- Problem statement: The reply must repeat each entry exactly and contain no pictures.

Per-object polygon outlines:
((

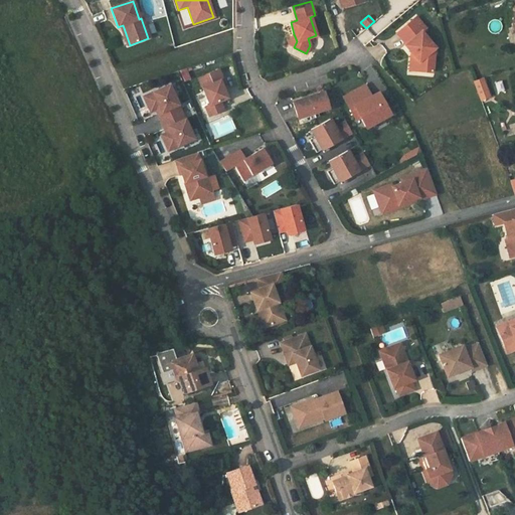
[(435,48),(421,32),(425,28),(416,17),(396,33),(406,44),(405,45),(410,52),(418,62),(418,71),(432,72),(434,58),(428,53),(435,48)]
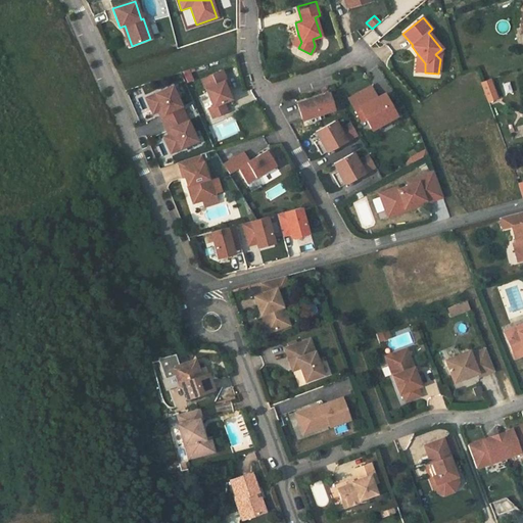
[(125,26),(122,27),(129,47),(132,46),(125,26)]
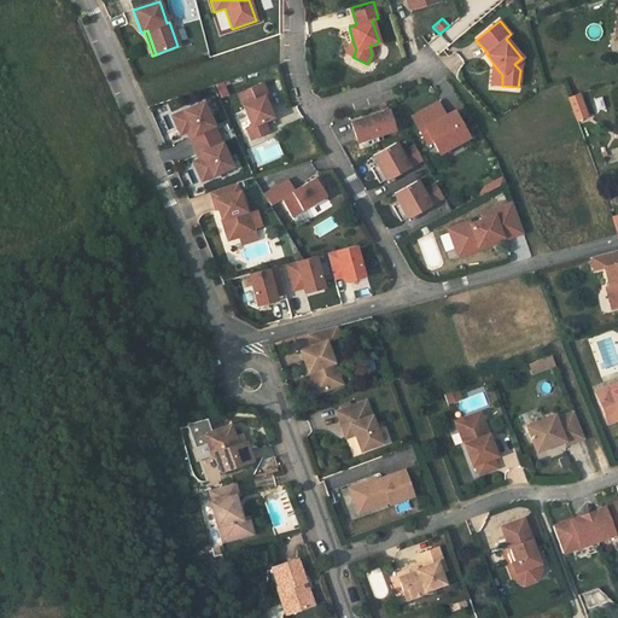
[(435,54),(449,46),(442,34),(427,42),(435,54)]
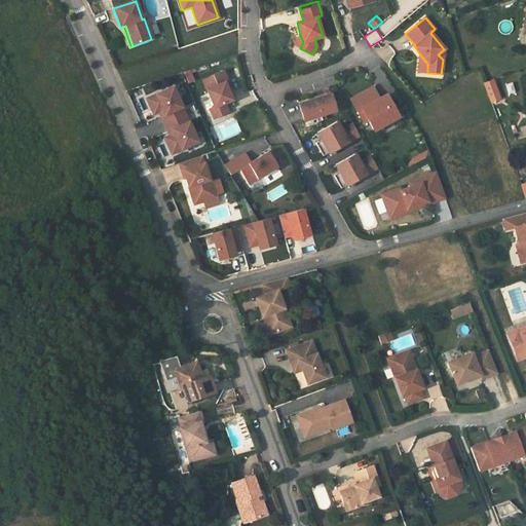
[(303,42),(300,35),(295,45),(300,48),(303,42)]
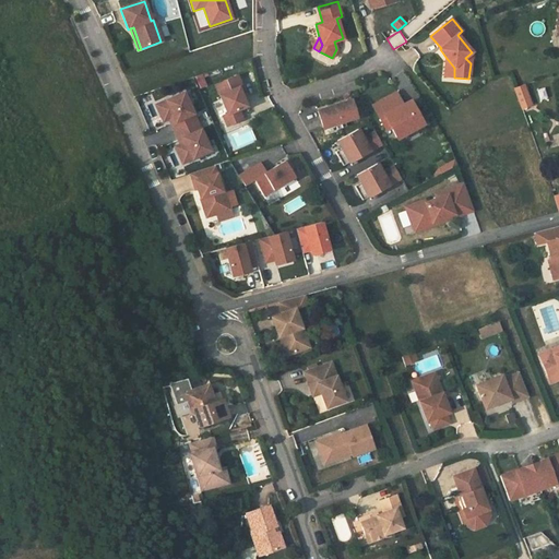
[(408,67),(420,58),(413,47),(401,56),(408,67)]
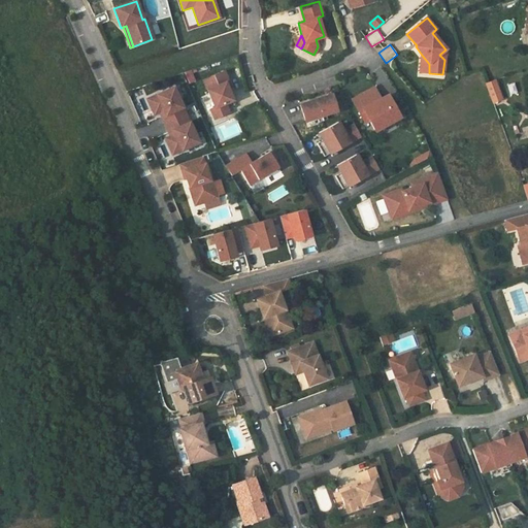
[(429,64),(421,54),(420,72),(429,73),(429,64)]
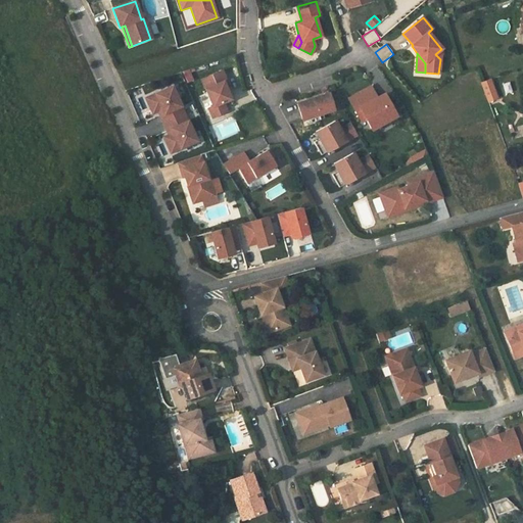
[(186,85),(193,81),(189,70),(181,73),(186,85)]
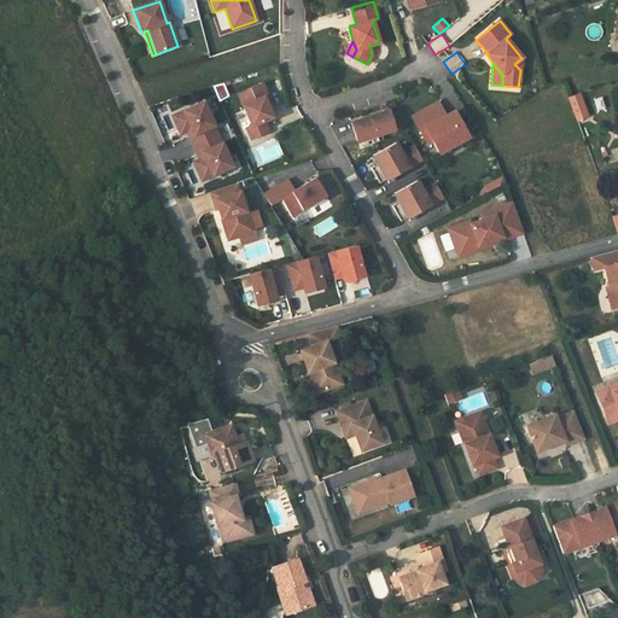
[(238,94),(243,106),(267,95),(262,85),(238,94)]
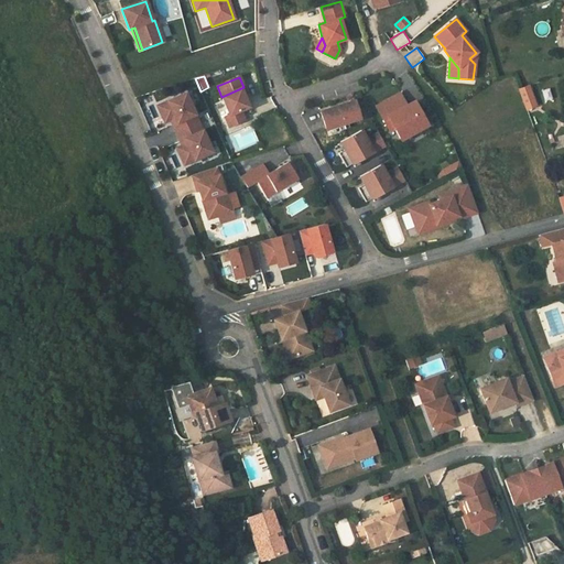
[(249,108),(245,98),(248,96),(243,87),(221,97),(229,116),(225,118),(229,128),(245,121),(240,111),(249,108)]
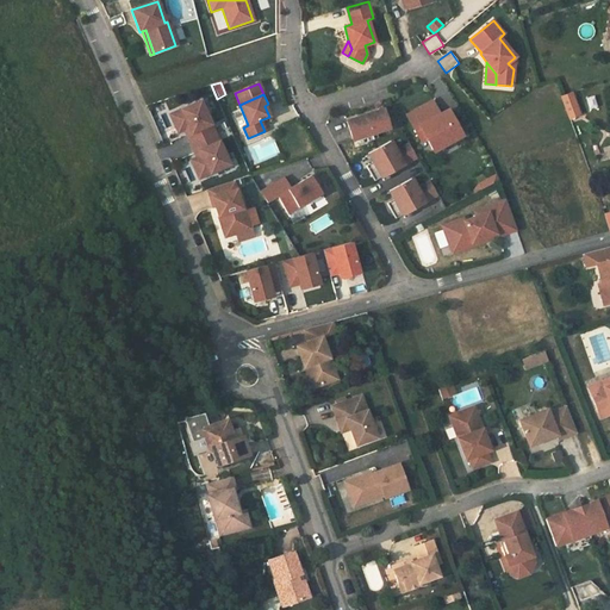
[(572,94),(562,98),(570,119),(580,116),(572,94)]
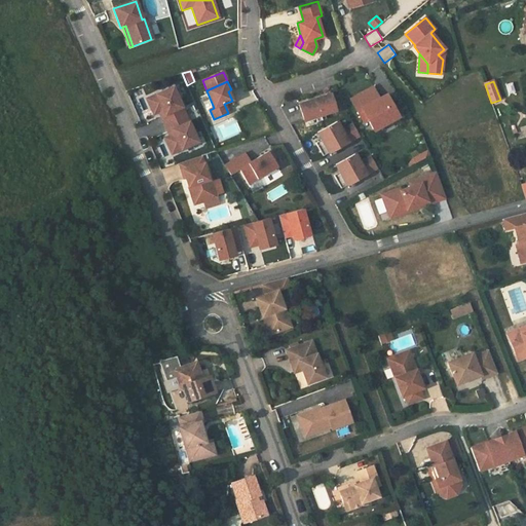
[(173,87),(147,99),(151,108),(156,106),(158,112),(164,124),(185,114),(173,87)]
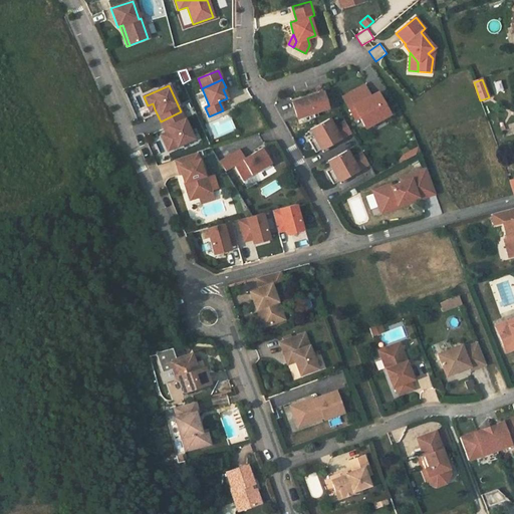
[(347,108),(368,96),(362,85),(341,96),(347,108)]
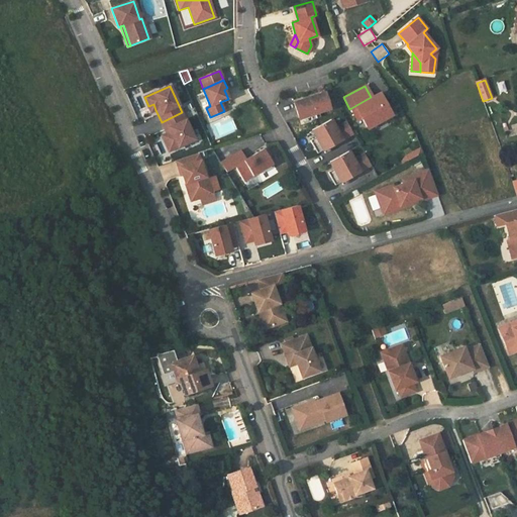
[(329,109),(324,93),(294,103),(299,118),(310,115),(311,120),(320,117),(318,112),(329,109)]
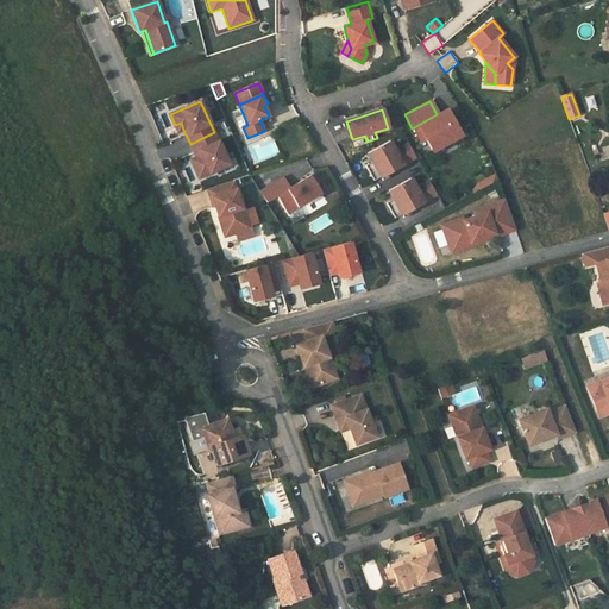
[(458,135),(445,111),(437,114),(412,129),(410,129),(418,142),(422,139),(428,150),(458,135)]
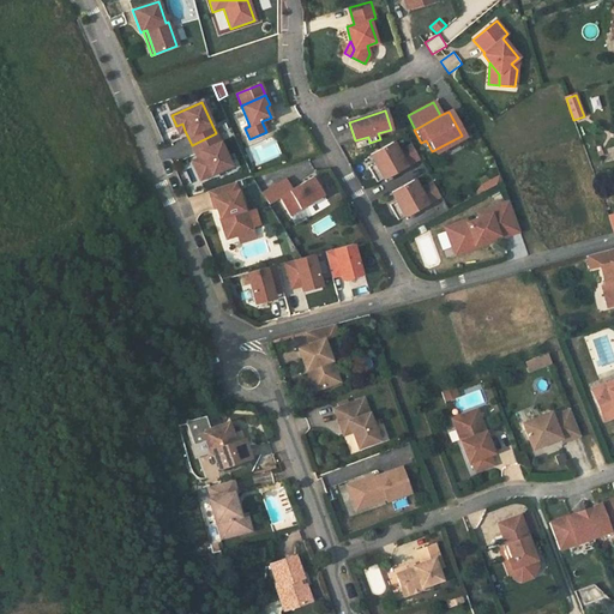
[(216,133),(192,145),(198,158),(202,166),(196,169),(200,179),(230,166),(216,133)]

))

- Solution for this exercise:
[(435,48),(421,32),(425,28),(416,17),(396,33),(406,44),(405,45),(410,52),(418,62),(418,71),(432,72),(434,58),(428,53),(435,48)]
[(125,26),(122,27),(129,47),(132,46),(125,26)]
[(435,54),(449,46),(442,34),(427,42),(435,54)]
[(303,42),(300,35),(295,45),(300,48),(303,42)]
[(408,67),(420,58),(413,47),(401,56),(408,67)]
[(429,64),(421,54),(420,72),(429,73),(429,64)]
[(186,85),(193,81),(189,70),(181,73),(186,85)]
[(238,94),(243,106),(267,95),(262,85),(238,94)]
[(249,108),(245,98),(248,96),(243,87),(221,97),(229,116),(225,118),(229,128),(245,121),(240,111),(249,108)]
[(572,94),(562,98),(570,119),(580,116),(572,94)]
[(173,87),(147,99),(151,108),(156,106),(158,112),(164,124),(185,114),(173,87)]
[(347,108),(368,96),(362,85),(341,96),(347,108)]
[(329,109),(324,93),(294,103),(299,118),(310,115),(311,120),(320,117),(318,112),(329,109)]
[(458,135),(445,111),(437,114),(412,129),(410,129),(418,142),(422,139),(428,150),(458,135)]
[(216,133),(192,145),(198,158),(202,166),(196,169),(200,179),(230,166),(216,133)]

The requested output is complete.